For each line in the data below that holds "lamp", return a copy.
★ ★ ★
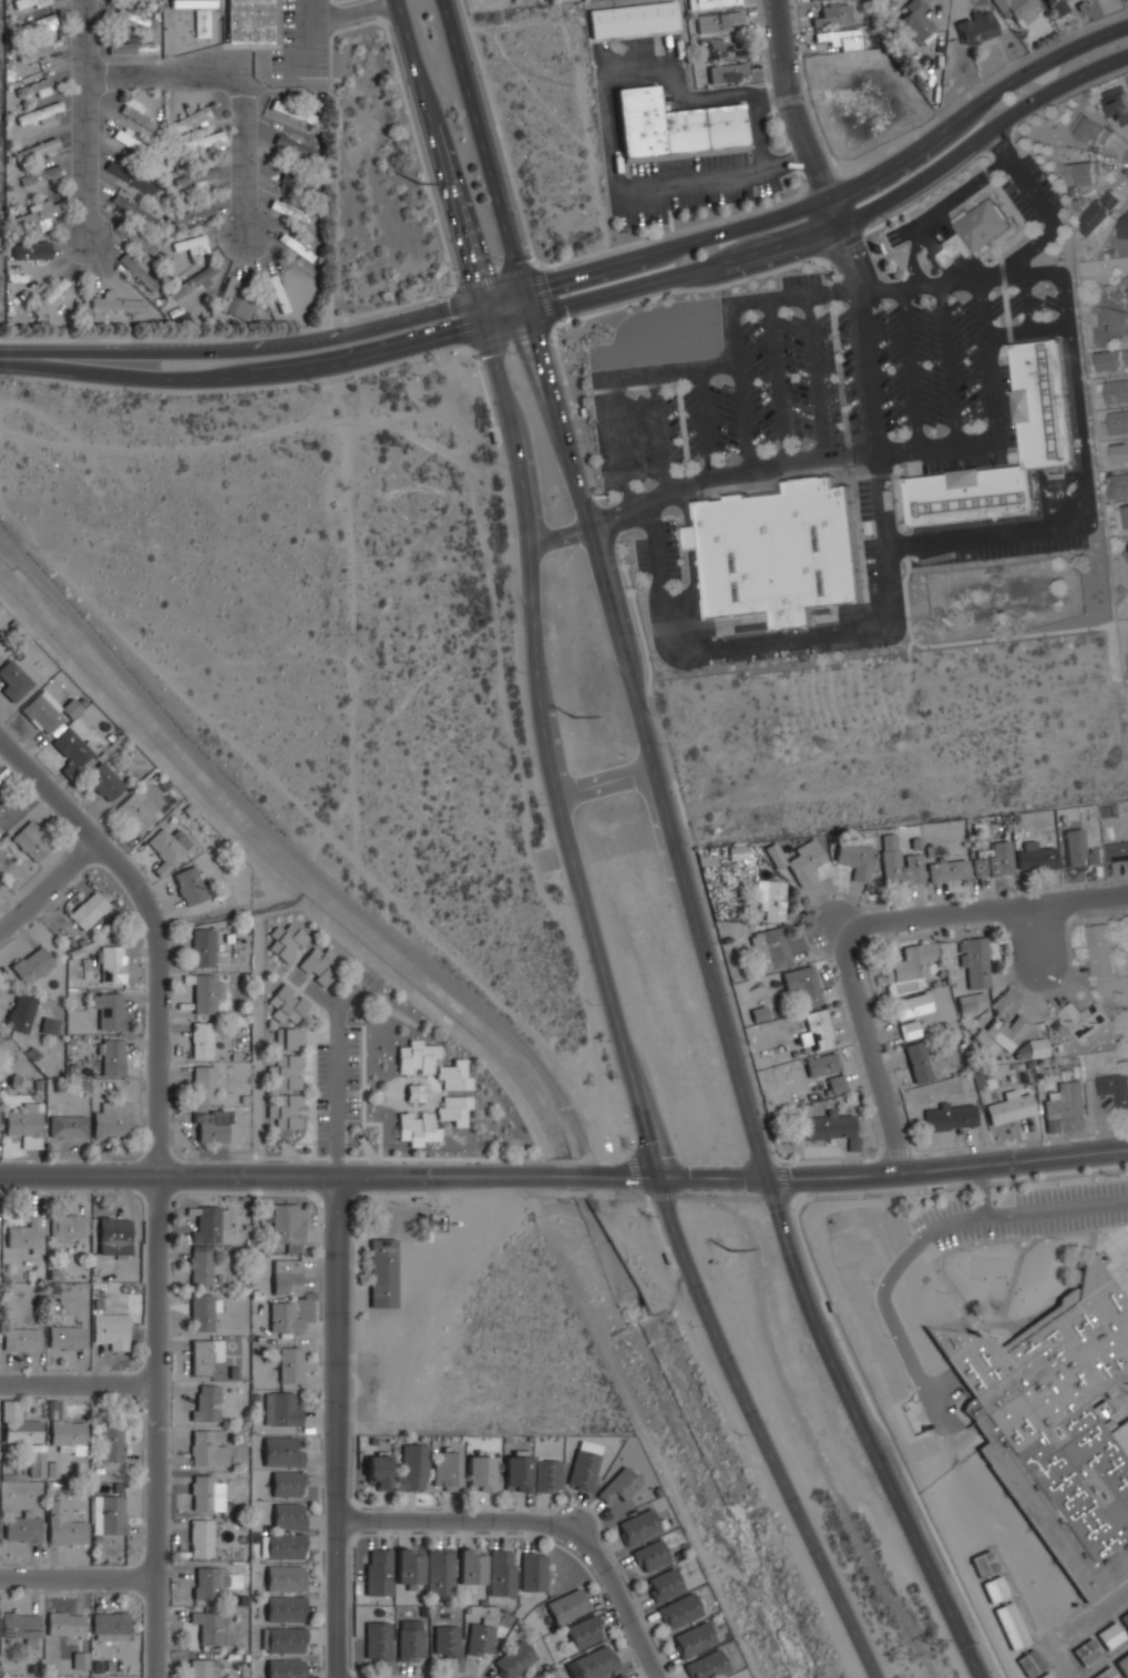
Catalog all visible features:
road: (335, 0)
building: (28, 2)
building: (1050, 2)
building: (191, 3)
building: (715, 3)
building: (1018, 8)
road: (377, 10)
road: (350, 13)
building: (832, 15)
building: (130, 18)
building: (632, 19)
building: (915, 20)
building: (252, 21)
building: (718, 21)
building: (37, 25)
building: (976, 27)
road: (303, 34)
building: (840, 39)
building: (131, 47)
building: (722, 48)
building: (40, 49)
road: (395, 68)
building: (726, 73)
road: (165, 75)
street lamp: (478, 75)
building: (35, 88)
street lamp: (406, 96)
building: (1117, 103)
road: (975, 108)
building: (38, 113)
building: (135, 113)
road: (794, 115)
road: (87, 118)
building: (192, 118)
road: (609, 118)
building: (639, 120)
building: (723, 125)
building: (1090, 129)
building: (682, 130)
road: (755, 132)
road: (981, 137)
building: (200, 142)
road: (482, 143)
road: (998, 145)
building: (292, 146)
building: (35, 150)
road: (435, 150)
road: (244, 160)
road: (963, 169)
building: (1084, 173)
building: (39, 175)
building: (131, 176)
building: (196, 176)
power tower: (416, 181)
building: (297, 186)
parking lot: (1031, 190)
building: (131, 208)
road: (937, 209)
building: (288, 211)
building: (1100, 211)
building: (37, 214)
building: (192, 214)
road: (472, 214)
road: (1049, 221)
building: (1124, 228)
building: (970, 233)
building: (133, 237)
building: (188, 242)
road: (1012, 243)
road: (841, 244)
building: (294, 247)
building: (30, 250)
road: (653, 251)
road: (940, 251)
building: (137, 271)
traffic signals: (472, 275)
road: (491, 276)
road: (662, 277)
building: (191, 280)
traffic signals: (547, 280)
building: (1125, 281)
road: (829, 291)
building: (277, 293)
building: (228, 294)
building: (48, 295)
road: (810, 295)
street lamp: (442, 298)
building: (116, 303)
parking lot: (1019, 303)
road: (1026, 305)
road: (460, 317)
building: (1113, 321)
road: (1054, 329)
traffic signals: (458, 332)
road: (510, 335)
traffic signals: (541, 335)
road: (262, 347)
road: (20, 357)
building: (1112, 359)
road: (559, 361)
road: (522, 362)
road: (987, 362)
parking lot: (928, 365)
road: (948, 367)
street lamp: (479, 369)
road: (910, 369)
road: (264, 373)
road: (815, 376)
road: (777, 381)
road: (868, 384)
road: (481, 386)
building: (1115, 391)
road: (742, 400)
parking lot: (738, 402)
building: (1039, 403)
parking lot: (1008, 405)
building: (579, 412)
road: (704, 422)
building: (1117, 422)
road: (660, 433)
building: (490, 436)
road: (622, 444)
road: (848, 450)
building: (1120, 454)
parking lot: (966, 461)
road: (685, 462)
road: (757, 471)
road: (875, 476)
building: (1118, 485)
road: (896, 503)
building: (1125, 516)
road: (1088, 526)
road: (690, 539)
road: (900, 544)
road: (657, 550)
building: (776, 551)
parking lot: (658, 552)
road: (679, 596)
road: (802, 637)
road: (999, 637)
building: (13, 677)
building: (70, 708)
building: (42, 712)
power tower: (572, 715)
road: (645, 731)
road: (544, 741)
building: (70, 747)
road: (604, 778)
building: (102, 780)
building: (5, 810)
building: (136, 810)
building: (31, 840)
building: (166, 847)
building: (1074, 847)
building: (736, 852)
building: (1116, 852)
building: (775, 856)
building: (1034, 857)
building: (855, 860)
building: (993, 860)
building: (805, 863)
building: (896, 863)
building: (946, 870)
building: (187, 884)
road: (48, 886)
building: (771, 899)
road: (981, 904)
building: (86, 909)
building: (285, 941)
building: (200, 947)
building: (1100, 947)
building: (769, 950)
building: (909, 962)
building: (973, 962)
building: (30, 963)
building: (110, 963)
building: (317, 965)
building: (802, 985)
building: (202, 992)
building: (971, 1002)
building: (285, 1004)
building: (911, 1005)
building: (108, 1008)
building: (19, 1012)
building: (758, 1014)
building: (1083, 1017)
building: (47, 1025)
building: (908, 1028)
building: (816, 1031)
building: (1001, 1032)
building: (200, 1039)
building: (288, 1039)
road: (869, 1046)
building: (1030, 1050)
building: (109, 1056)
building: (415, 1057)
road: (336, 1060)
building: (917, 1061)
building: (822, 1064)
building: (285, 1071)
building: (452, 1074)
road: (544, 1083)
building: (835, 1084)
building: (201, 1085)
building: (1113, 1088)
building: (413, 1092)
building: (1062, 1104)
building: (1010, 1106)
building: (453, 1109)
building: (284, 1111)
building: (949, 1116)
building: (110, 1119)
building: (23, 1123)
building: (66, 1126)
building: (209, 1126)
building: (415, 1127)
building: (831, 1128)
road: (948, 1167)
road: (267, 1174)
road: (558, 1175)
road: (619, 1175)
road: (713, 1176)
road: (156, 1179)
road: (1030, 1211)
building: (206, 1223)
building: (66, 1224)
building: (285, 1225)
street lamp: (910, 1235)
building: (22, 1236)
building: (113, 1236)
power tower: (726, 1244)
building: (200, 1265)
building: (381, 1272)
building: (285, 1276)
street lamp: (874, 1284)
road: (884, 1306)
building: (828, 1307)
building: (201, 1310)
building: (283, 1317)
building: (109, 1330)
street lamp: (887, 1336)
building: (63, 1337)
building: (19, 1338)
building: (199, 1356)
building: (289, 1364)
road: (78, 1384)
building: (203, 1402)
building: (280, 1409)
building: (16, 1424)
building: (1055, 1425)
road: (335, 1426)
building: (61, 1429)
road: (871, 1429)
road: (758, 1430)
building: (110, 1441)
building: (206, 1447)
building: (280, 1451)
building: (34, 1463)
building: (583, 1465)
building: (409, 1468)
building: (444, 1469)
building: (514, 1472)
building: (479, 1473)
building: (375, 1474)
building: (545, 1475)
building: (285, 1483)
building: (617, 1486)
building: (204, 1491)
building: (106, 1513)
building: (286, 1515)
road: (539, 1524)
building: (21, 1526)
building: (62, 1526)
building: (637, 1527)
building: (199, 1537)
building: (280, 1546)
building: (649, 1556)
building: (984, 1564)
building: (469, 1566)
building: (407, 1567)
building: (438, 1572)
building: (531, 1572)
building: (376, 1573)
building: (499, 1573)
road: (77, 1575)
building: (284, 1578)
building: (206, 1580)
building: (661, 1585)
building: (995, 1589)
building: (567, 1605)
building: (284, 1608)
building: (677, 1611)
building: (1124, 1618)
building: (63, 1623)
building: (106, 1625)
building: (20, 1626)
building: (208, 1626)
building: (1012, 1626)
building: (582, 1631)
building: (1110, 1635)
building: (478, 1636)
building: (283, 1639)
building: (375, 1640)
building: (691, 1640)
building: (443, 1641)
power tower: (934, 1643)
building: (408, 1644)
building: (1087, 1652)
power tower: (901, 1654)
building: (512, 1659)
building: (594, 1662)
building: (1030, 1663)
building: (1123, 1664)
building: (705, 1666)
building: (200, 1668)
building: (284, 1668)
building: (1105, 1673)
building: (1045, 1675)
building: (536, 1676)
building: (618, 1676)

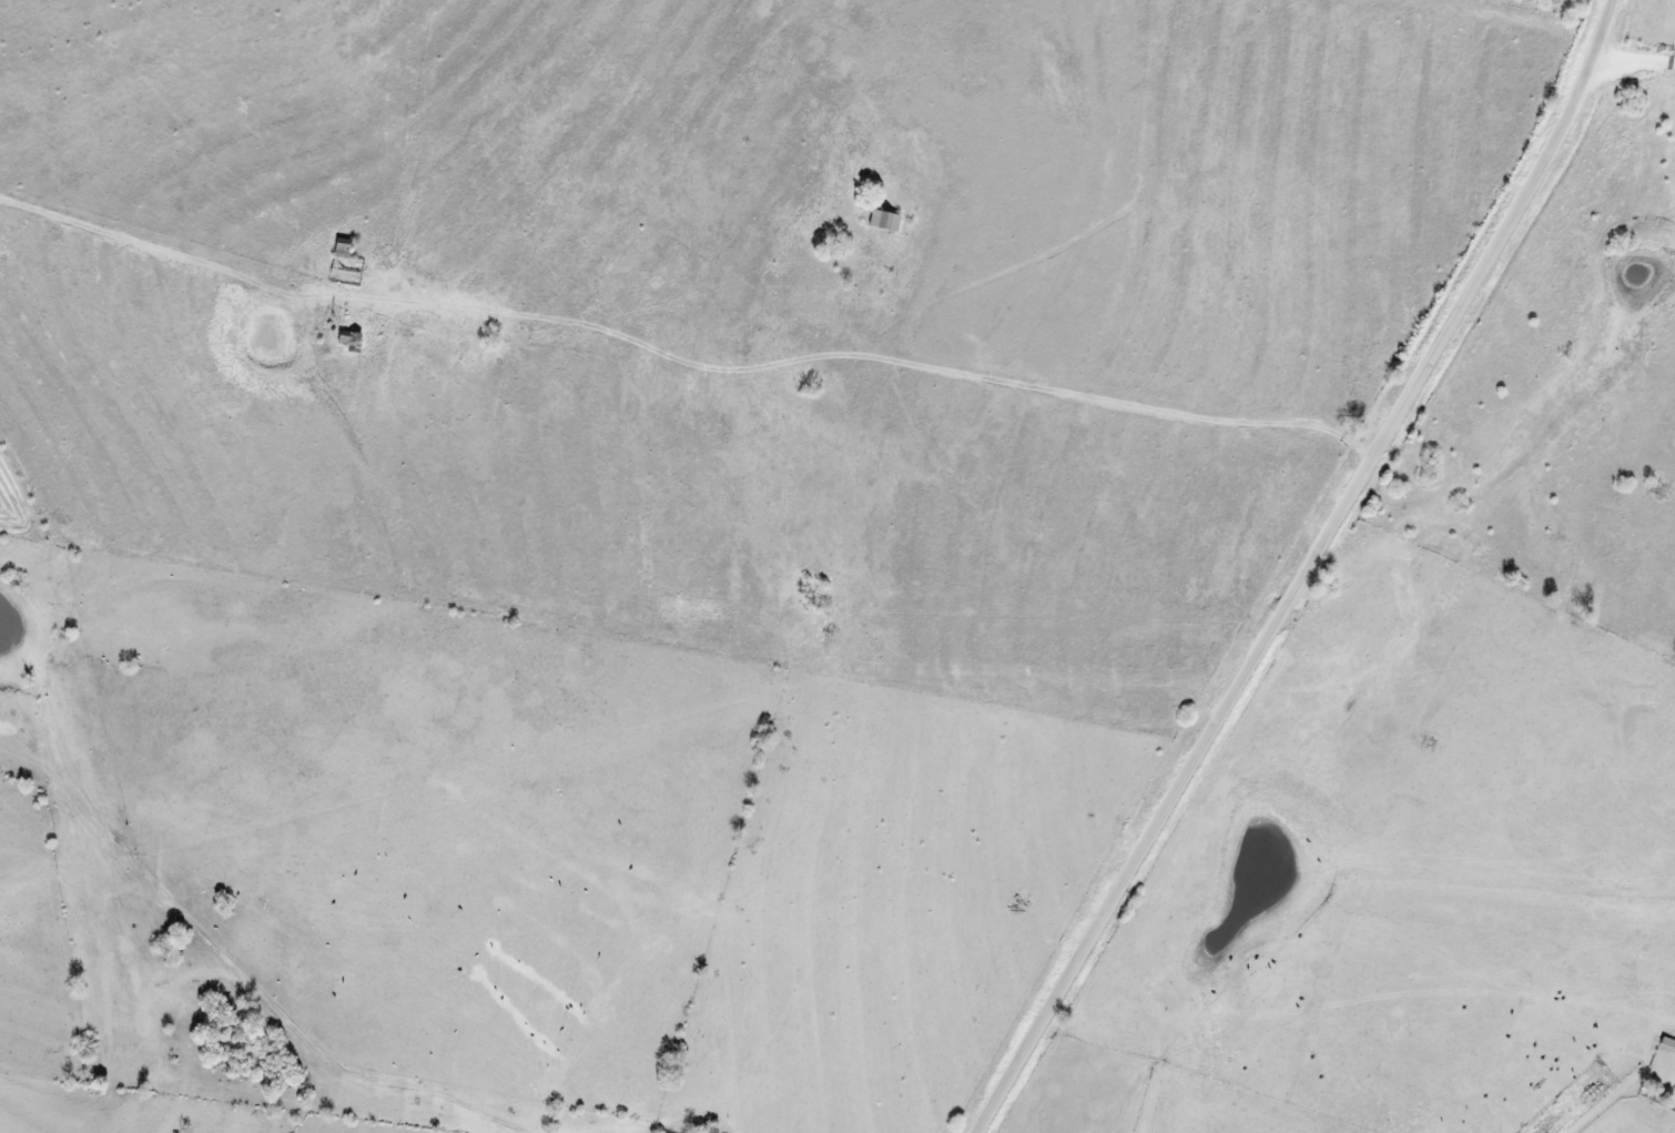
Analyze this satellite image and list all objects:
building: (885, 220)
road: (858, 377)
road: (1307, 571)
building: (1667, 1042)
★ ★ ★
◆ **RESULT**
street lamp: (478, 75)
street lamp: (406, 96)
street lamp: (442, 298)
street lamp: (479, 369)
street lamp: (910, 1235)
street lamp: (874, 1284)
street lamp: (887, 1336)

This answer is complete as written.